What you will do: All lines from the one including "(303, 411) = (521, 279): white" to the bottom of the entries below should be repeated exactly, both ends kept.

:: Provided entries ::

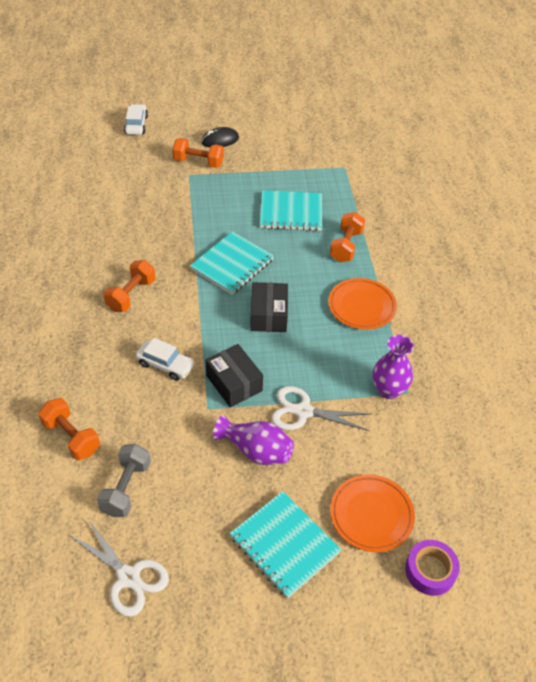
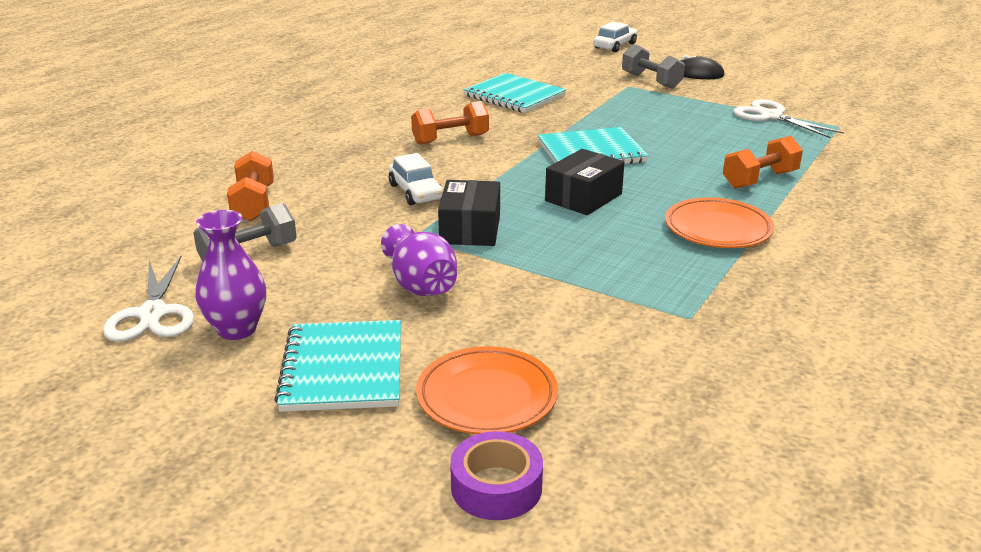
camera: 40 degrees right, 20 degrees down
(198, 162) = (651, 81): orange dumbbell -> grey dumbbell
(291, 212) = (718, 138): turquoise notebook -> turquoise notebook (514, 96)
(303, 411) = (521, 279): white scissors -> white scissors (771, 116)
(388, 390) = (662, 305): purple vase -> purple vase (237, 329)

:::

Solution to this exercise:
(303, 411) = (521, 279): white scissors -> white scissors (771, 116)
(388, 390) = (662, 305): purple vase -> purple vase (237, 329)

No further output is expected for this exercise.